EXERCISE BRIEF: Copy from the first line below down to and including the line with "blue circle: (248, 114) -> (225, 138), moved". Skip the pictures.

Segment Open

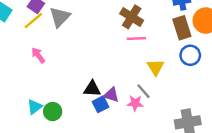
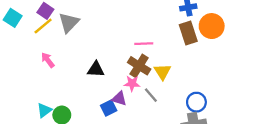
brown cross: (132, 17) -> (139, 66), moved
blue circle: (190, 55) -> (196, 102), moved
black triangle: (92, 89) -> (96, 69), moved
pink star: (135, 103) -> (132, 83), moved

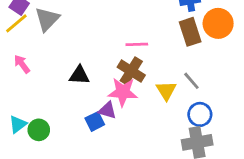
yellow triangle: (162, 72) -> (166, 91), moved
pink star: (132, 83) -> (123, 92), size x1.5
gray line: (151, 95) -> (191, 81), moved

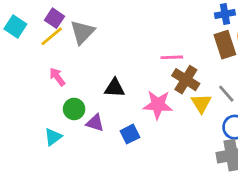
brown cross: (131, 71) -> (186, 80), moved
purple triangle: (107, 110) -> (95, 123), moved
green circle: (39, 130) -> (74, 109), moved

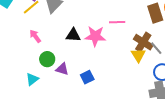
brown cross: (186, 80) -> (143, 42), moved
black triangle: (115, 88) -> (73, 35), moved
pink star: (158, 105) -> (95, 36), moved

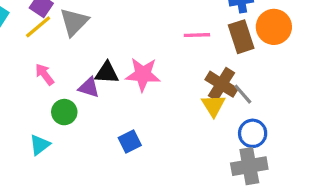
pink line: (117, 22) -> (197, 35), moved
purple triangle: (62, 69) -> (89, 87), moved

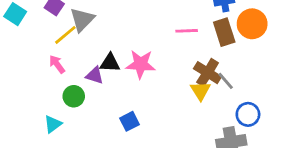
yellow line: (38, 27) -> (65, 35), moved
blue circle: (253, 133) -> (248, 114), moved

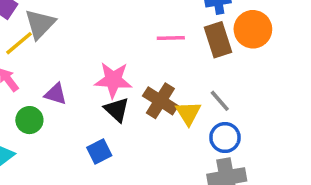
black triangle: (110, 63) -> (117, 110), moved, turned 40
brown cross: (208, 73) -> (160, 101), moved
blue circle: (248, 114) -> (225, 138), moved

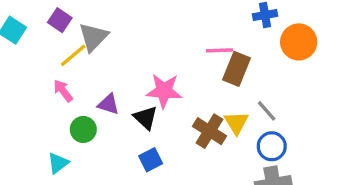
brown rectangle: (218, 40) -> (236, 69), moved, turned 40
brown cross: (160, 101) -> (209, 131), moved
black triangle: (117, 110) -> (146, 118), moved

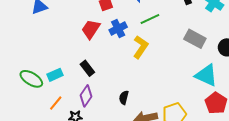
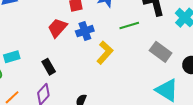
green line: (150, 19) -> (129, 25), moved
cyan rectangle: (55, 75) -> (12, 57), moved

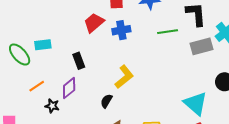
gray rectangle: (161, 52) -> (201, 46), moved, turned -60
yellow L-shape: (105, 53) -> (124, 77), moved

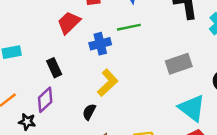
blue cross: (121, 30) -> (100, 44), moved
green line: (168, 32) -> (129, 27), moved
gray rectangle: (201, 46) -> (179, 64), moved

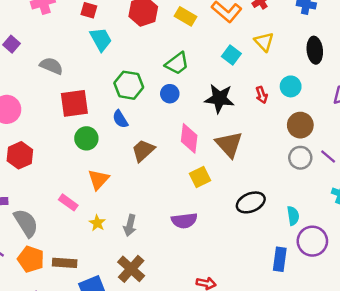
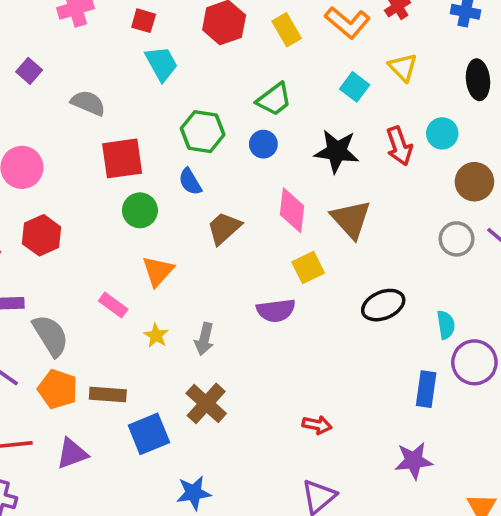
yellow rectangle: (185, 16) -> (287, 30), turned 30
red arrow: (262, 95) -> (399, 146), size x1.5
brown circle: (300, 125) -> (474, 182), moved
purple semicircle: (184, 221) -> (276, 310), moved

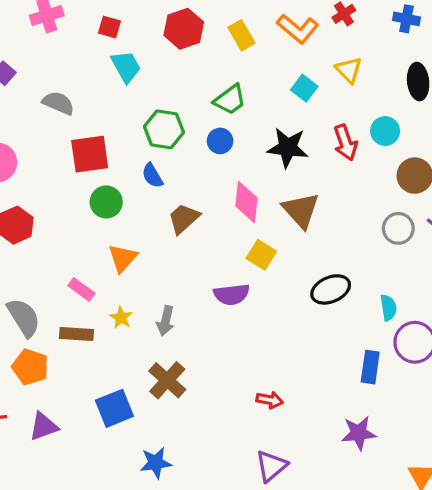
yellow square: (308, 268) -> (261, 255), turned -32
brown rectangle: (108, 395) -> (76, 334), moved

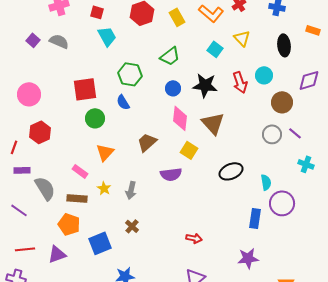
gray semicircle: (58, 103) -> (59, 41), moved
blue circle: (220, 141) -> (173, 88), moved
brown trapezoid: (184, 218) -> (147, 142), moved
orange pentagon: (30, 367) -> (69, 224), moved
brown cross: (167, 380) -> (132, 226), size x0.6

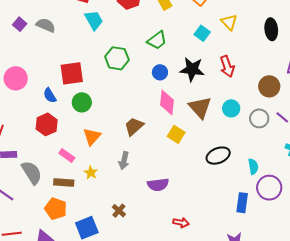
cyan circle: (264, 75) -> (231, 108), moved
blue semicircle: (123, 102) -> (50, 95), moved
red hexagon: (40, 132) -> (47, 124), moved
purple semicircle: (171, 174) -> (158, 185), moved
gray arrow: (131, 190) -> (124, 161), moved

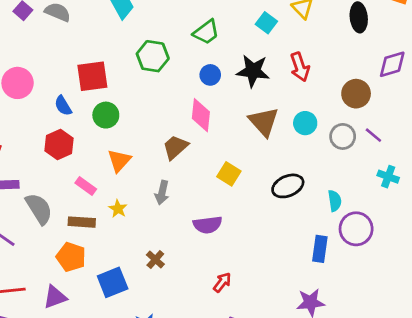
pink diamond: (167, 102) -> (201, 115), moved
yellow square: (176, 134) -> (229, 174), moved
red arrow: (181, 223) -> (222, 282), moved, turned -63

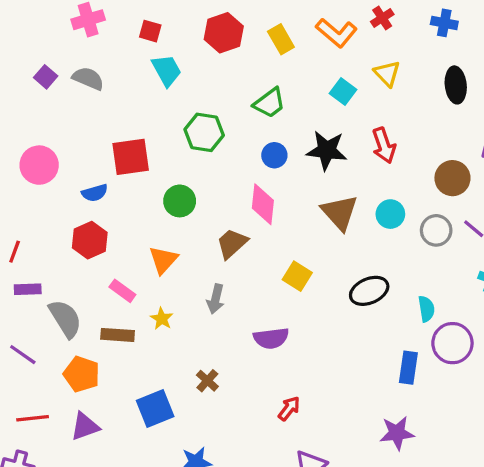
blue semicircle: (63, 106) -> (95, 193), turned -75
green circle: (106, 115) -> (180, 201), moved
orange pentagon: (71, 257) -> (82, 374), moved

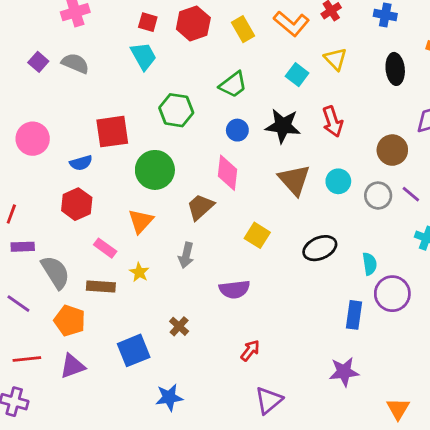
red square: (150, 31) -> (148, 22), moved
green circle: (180, 201) -> (155, 170), size x1.4

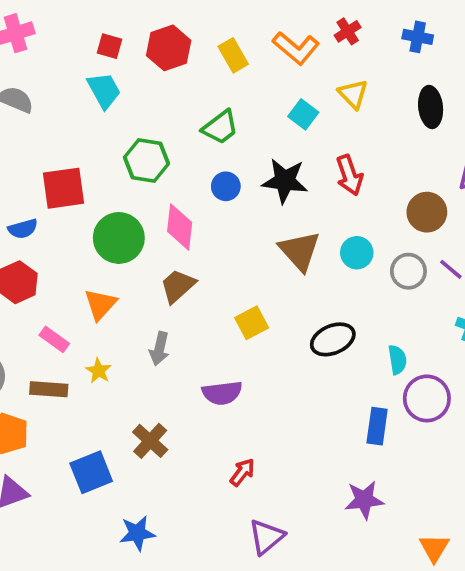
pink diamond: (227, 173) -> (180, 227), moved
yellow square: (257, 235) -> (252, 323), turned 30
brown cross: (179, 326) -> (150, 441), size x1.4

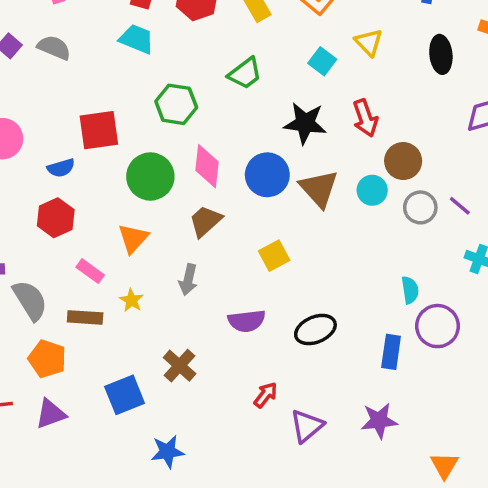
cyan trapezoid: (104, 90) -> (137, 39), turned -39
blue circle: (226, 186) -> (267, 175), moved, size x1.6
brown circle: (427, 212) -> (403, 161), moved
black ellipse: (333, 339) -> (315, 330), moved
purple triangle: (266, 537) -> (307, 426), moved

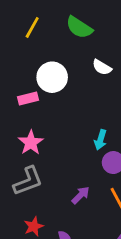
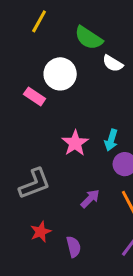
green semicircle: (79, 27) -> (89, 38), moved
pink rectangle: (28, 99) -> (35, 96), turned 48
pink star: (31, 143) -> (75, 143), moved

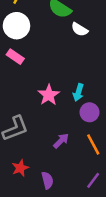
white circle: (60, 74) -> (16, 26), moved

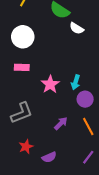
white circle: (16, 26) -> (23, 37), moved
pink rectangle: (15, 57) -> (22, 67), moved, turned -32
purple semicircle: (47, 180) -> (49, 157), turned 80

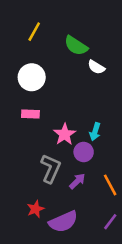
purple circle: (85, 99) -> (84, 152), moved
gray L-shape: (22, 113) -> (51, 168), moved, turned -45
purple semicircle: (49, 157) -> (63, 222), size x1.6

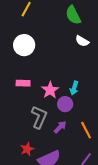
green semicircle: (76, 46) -> (73, 15), moved, turned 30
white semicircle: (96, 67) -> (82, 41), moved
pink rectangle: (30, 114) -> (23, 83), moved

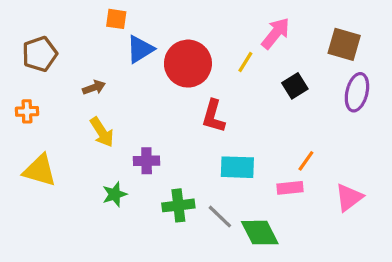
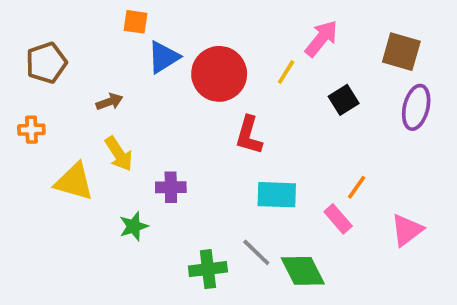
yellow triangle: (40, 170) -> (74, 182), moved
pink rectangle: (290, 188) -> (338, 219), turned 55
green cross: (178, 205) -> (208, 269), moved

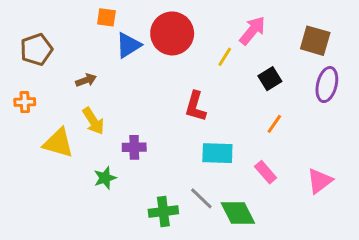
red circle: (219, 74) -> (172, 33), moved
orange line: (357, 187) -> (274, 124), moved

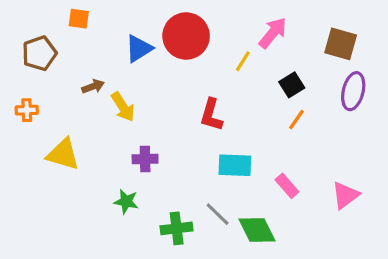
orange square: (106, 17) -> (79, 19), moved
yellow arrow: (93, 121) -> (123, 107), moved
orange line: (274, 124) -> (296, 120), moved
green star: (105, 178) -> (126, 202), moved, turned 30

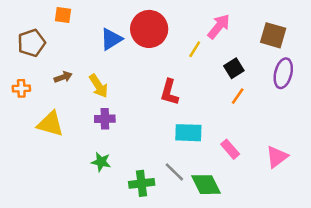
brown arrow: (93, 86) -> (63, 77), moved
purple cross: (145, 159) -> (105, 119), moved

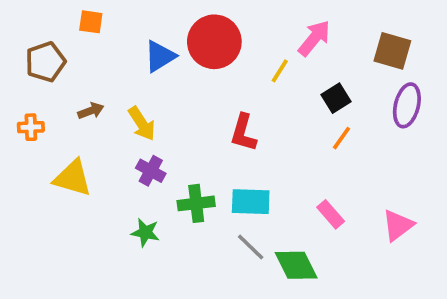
purple cross: (105, 119) -> (151, 171), turned 30
cyan rectangle: (188, 133) -> (251, 202), moved
green cross: (142, 183) -> (196, 203), moved

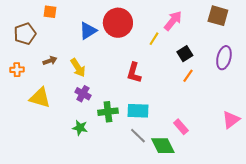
brown square: (392, 51) -> (218, 16), moved
pink rectangle: (331, 214) -> (181, 127), moved
pink triangle: (398, 225) -> (231, 120), moved

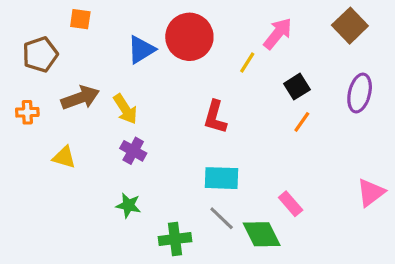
brown square: (218, 16) -> (350, 26), turned 30
brown arrow: (50, 61) -> (80, 98), size x1.6
yellow triangle: (40, 98) -> (64, 157), size x0.7
green cross: (108, 112) -> (175, 239), moved

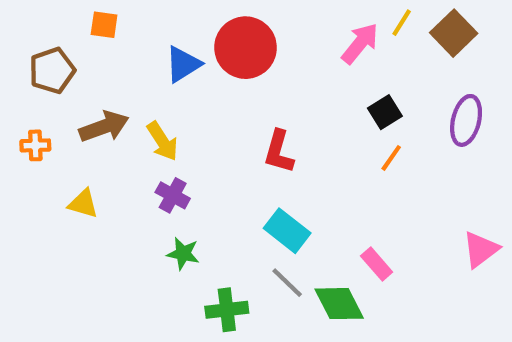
yellow line: (247, 62) -> (402, 23), moved
cyan rectangle: (222, 178) -> (287, 231), turned 36
green star: (128, 205) -> (183, 254), moved

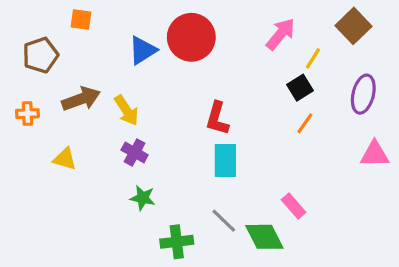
yellow line: (402, 23) -> (313, 58), moved
cyan rectangle: (287, 231) -> (225, 161), moved, turned 52
pink triangle: (481, 249) -> (375, 154), moved, turned 36

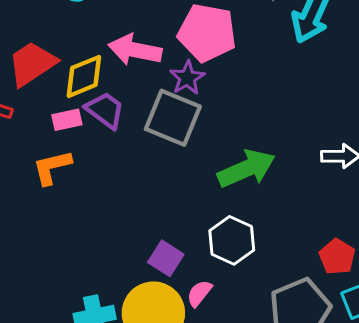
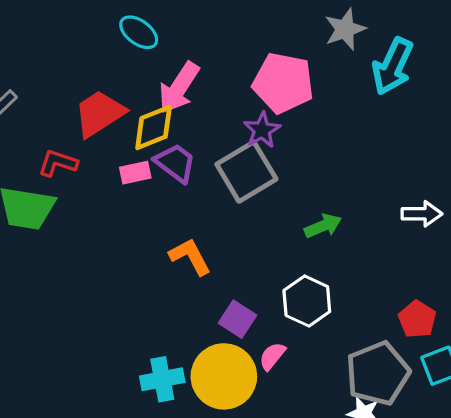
pink arrow: (135, 50) -> (179, 88), moved, turned -69
gray square: (173, 118) -> (246, 172), turned 36
orange L-shape: (52, 167) -> (190, 257), moved, turned 75
green arrow: (246, 169) -> (323, 226), size x0.6

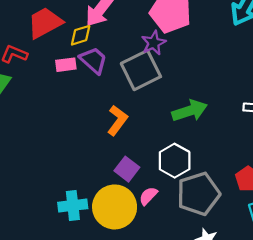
yellow diamond: (154, 127) -> (81, 35), size x0.7
green arrow: (323, 226) -> (190, 111), size x1.4
orange L-shape: (190, 257) -> (117, 120), moved, turned 60
gray pentagon: (378, 373) -> (198, 194), moved

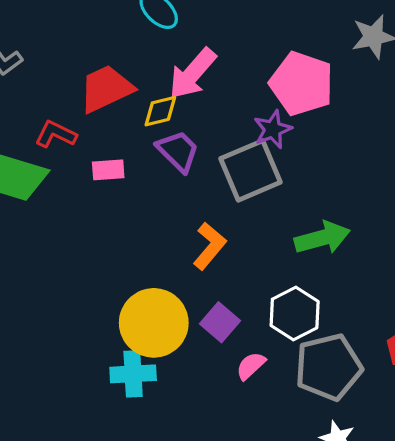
pink rectangle: (66, 65) -> (108, 170), moved
yellow circle: (115, 207) -> (154, 323), moved

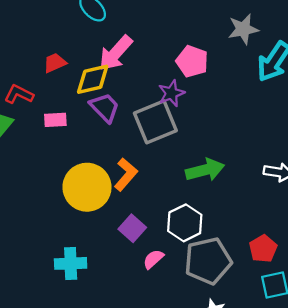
pink pentagon: (302, 84) -> (192, 61), size x0.7
red trapezoid: (106, 89) -> (55, 63), size x0.6
yellow diamond: (160, 111) -> (93, 79), size x1.4
yellow circle: (154, 323) -> (87, 187), moved

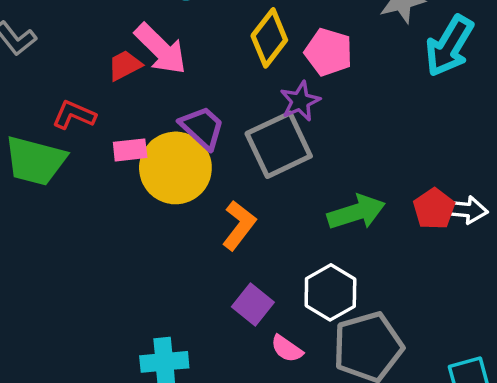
pink arrow: (116, 53) -> (161, 49), moved, turned -84
yellow diamond: (93, 79) -> (269, 38), moved, turned -36
yellow circle: (87, 187) -> (175, 168), moved
red pentagon: (263, 249) -> (434, 209), moved
pink semicircle: (153, 259) -> (287, 349), turned -100

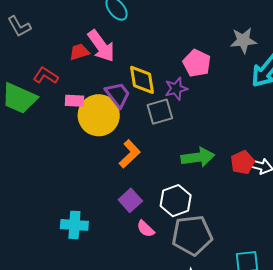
yellow diamond: (269, 38) -> (142, 80), moved, turned -56
gray square: (279, 145) -> (160, 112), size x0.7

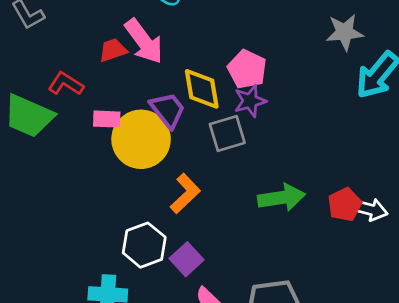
pink pentagon: (197, 63) -> (247, 69), moved
white hexagon: (176, 201) -> (144, 245), moved

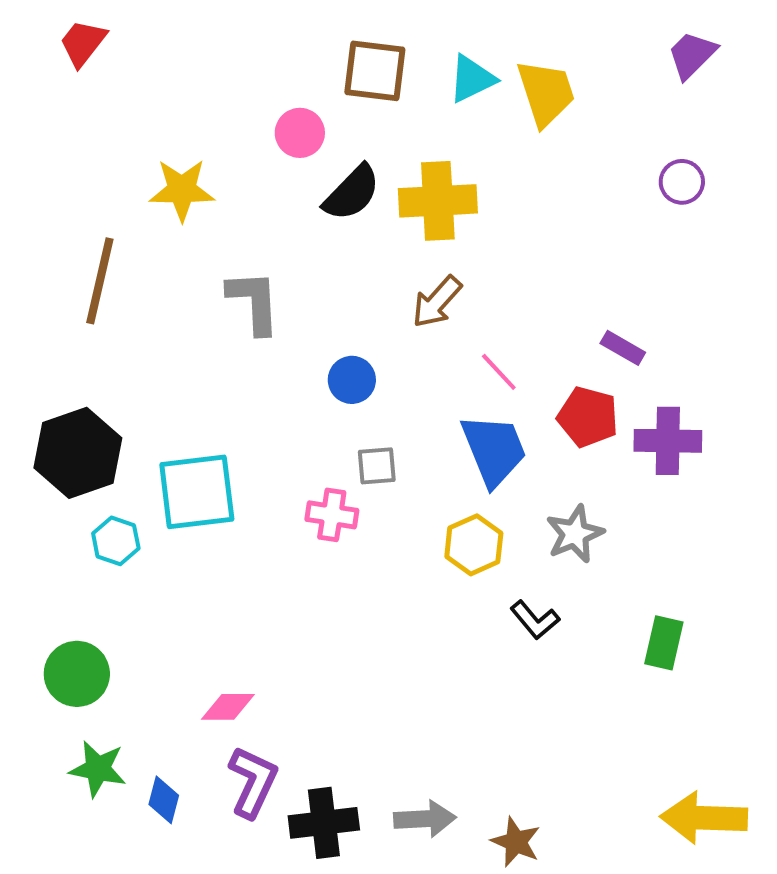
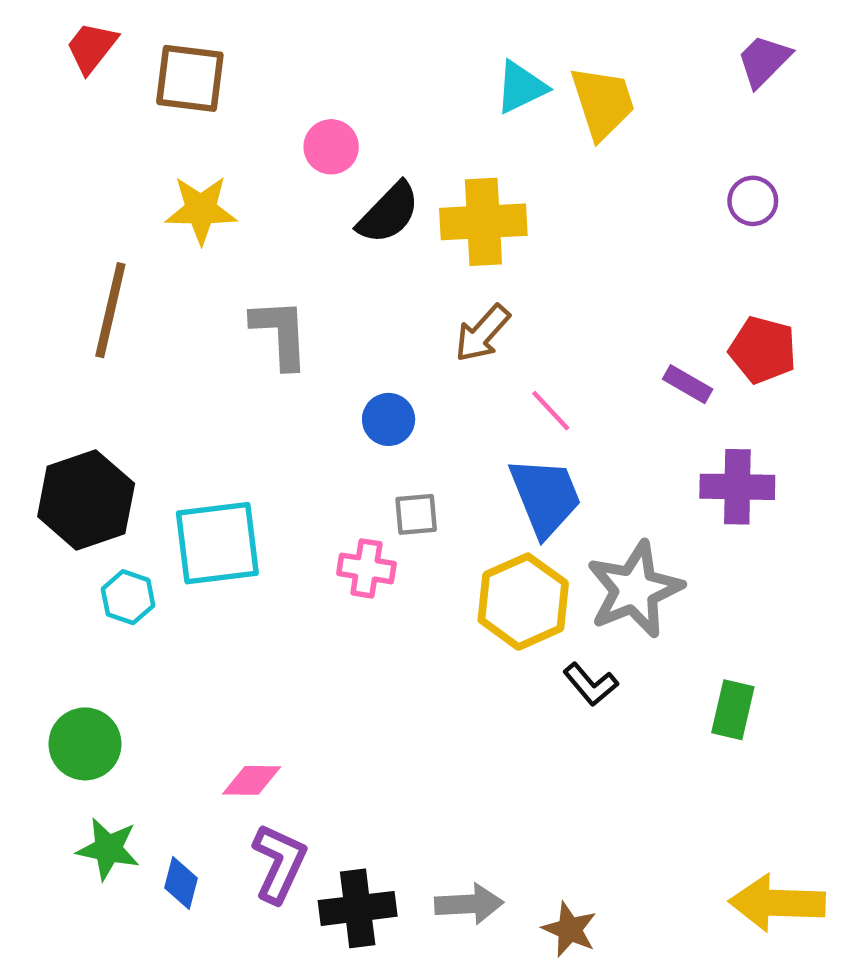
brown square: (375, 71) -> (190, 78), moved
red pentagon: (588, 417) -> (763, 350), moved
gray star: (575, 534) -> (635, 589), size x1.5
yellow hexagon: (474, 545) -> (523, 602), size x1.4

Segment Closed

FINAL ANSWER:
brown cross: (132, 17) -> (139, 66), moved
blue circle: (190, 55) -> (196, 102), moved
black triangle: (92, 89) -> (96, 69), moved
pink star: (135, 103) -> (132, 83), moved

yellow triangle: (162, 72) -> (166, 91), moved
pink star: (132, 83) -> (123, 92), size x1.5
gray line: (151, 95) -> (191, 81), moved

brown cross: (131, 71) -> (186, 80), moved
purple triangle: (107, 110) -> (95, 123), moved
green circle: (39, 130) -> (74, 109), moved

brown cross: (186, 80) -> (143, 42), moved
black triangle: (115, 88) -> (73, 35), moved
pink star: (158, 105) -> (95, 36), moved

pink line: (117, 22) -> (197, 35), moved
purple triangle: (62, 69) -> (89, 87), moved

yellow line: (38, 27) -> (65, 35), moved
blue circle: (253, 133) -> (248, 114), moved

black triangle: (110, 63) -> (117, 110), moved, turned 40
brown cross: (208, 73) -> (160, 101), moved
blue circle: (248, 114) -> (225, 138), moved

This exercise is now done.